Object displacement listings

—————

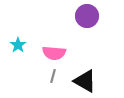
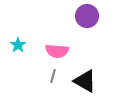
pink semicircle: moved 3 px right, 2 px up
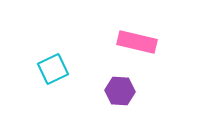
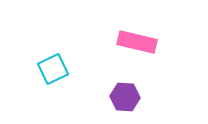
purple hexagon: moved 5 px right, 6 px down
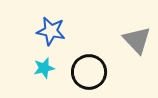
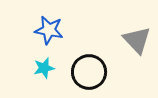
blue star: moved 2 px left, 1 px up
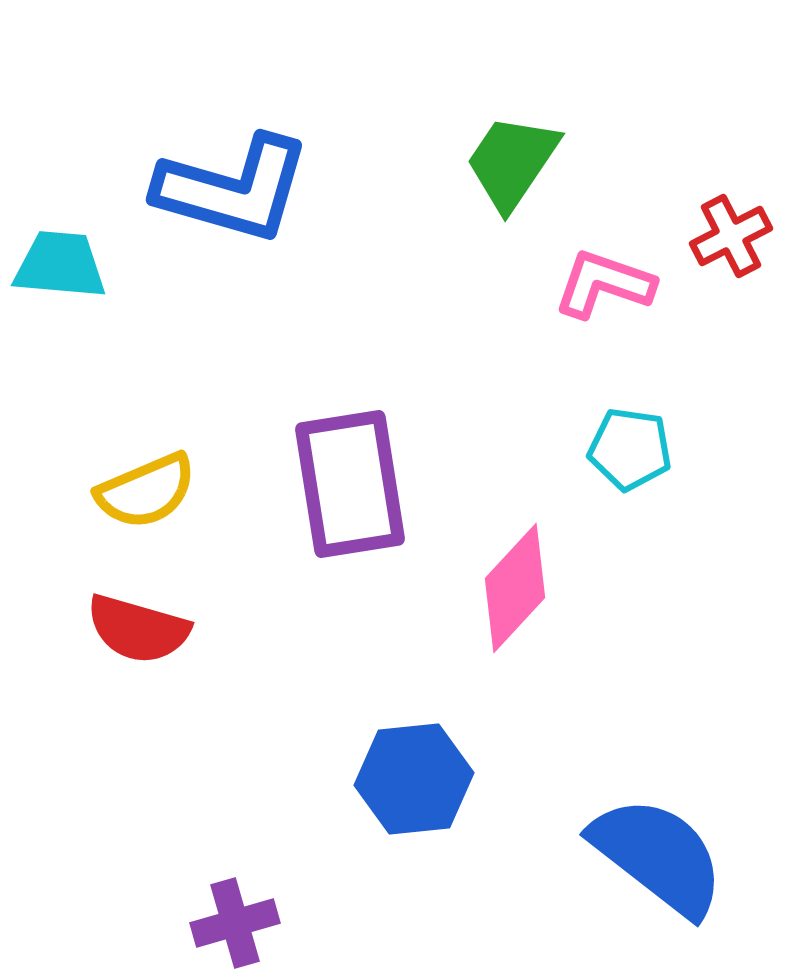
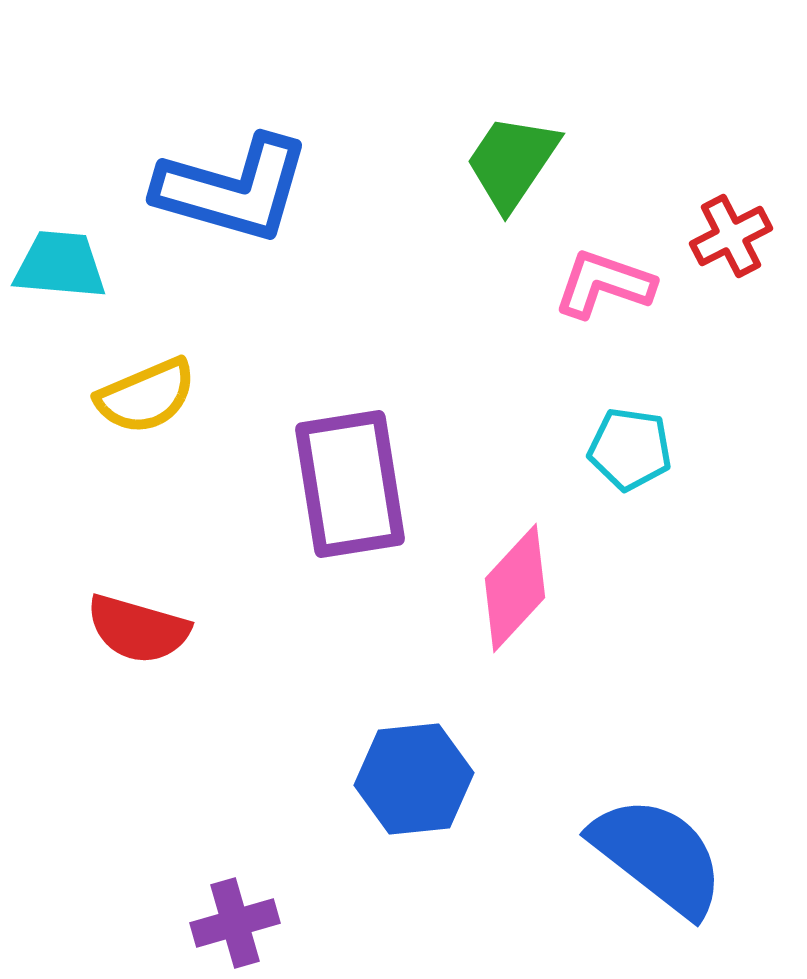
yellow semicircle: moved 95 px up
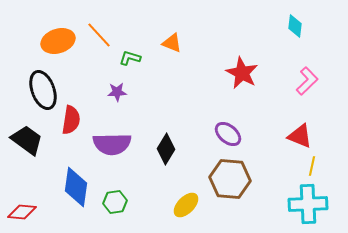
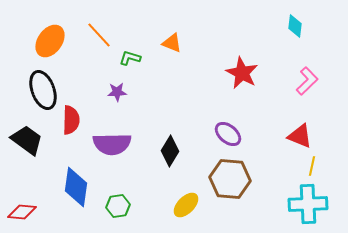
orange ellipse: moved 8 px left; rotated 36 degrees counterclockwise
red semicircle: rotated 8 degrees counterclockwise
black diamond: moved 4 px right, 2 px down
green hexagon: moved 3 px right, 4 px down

—————

Required action>
From the records above, determine how many lines hold "counterclockwise" and give only that number.

Completed exercise>
2